== Work instructions ==
Write out the lines in the data below exactly as they appear, leaving out the pictures.

[START OF Given entries]

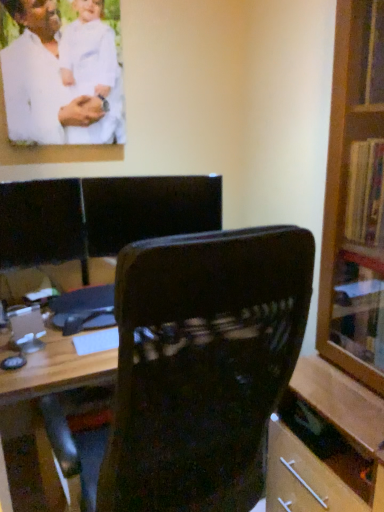
Question: Considering the positions of white matte shirt at upper left and velvet-like dark brown chair at center in the image, is white matte shirt at upper left taller or shorter than velvet-like dark brown chair at center?

Choices:
 (A) short
 (B) tall

Answer: (A)

Question: Considering the positions of white matte shirt at upper left and velvet-like dark brown chair at center in the image, is white matte shirt at upper left bigger or smaller than velvet-like dark brown chair at center?

Choices:
 (A) big
 (B) small

Answer: (B)

Question: Which object is the closest to the wooden bookcase at right?

Choices:
 (A) black leather chair at center
 (B) white matte shirt at upper left
 (C) velvet-like dark brown chair at center

Answer: (C)

Question: Which is farther from the wooden bookcase at right?

Choices:
 (A) black leather chair at center
 (B) white matte shirt at upper left
 (C) velvet-like dark brown chair at center

Answer: (B)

[END OF Given entries]

== The response ==
Question: Considering the positions of white matte shirt at upper left and velvet-like dark brown chair at center in the image, is white matte shirt at upper left taller or shorter than velvet-like dark brown chair at center?

Choices:
 (A) short
 (B) tall

Answer: (A)

Question: Considering the positions of white matte shirt at upper left and velvet-like dark brown chair at center in the image, is white matte shirt at upper left bigger or smaller than velvet-like dark brown chair at center?

Choices:
 (A) big
 (B) small

Answer: (B)

Question: Which object is the closest to the wooden bookcase at right?

Choices:
 (A) black leather chair at center
 (B) white matte shirt at upper left
 (C) velvet-like dark brown chair at center

Answer: (C)

Question: Which is farther from the wooden bookcase at right?

Choices:
 (A) black leather chair at center
 (B) white matte shirt at upper left
 (C) velvet-like dark brown chair at center

Answer: (B)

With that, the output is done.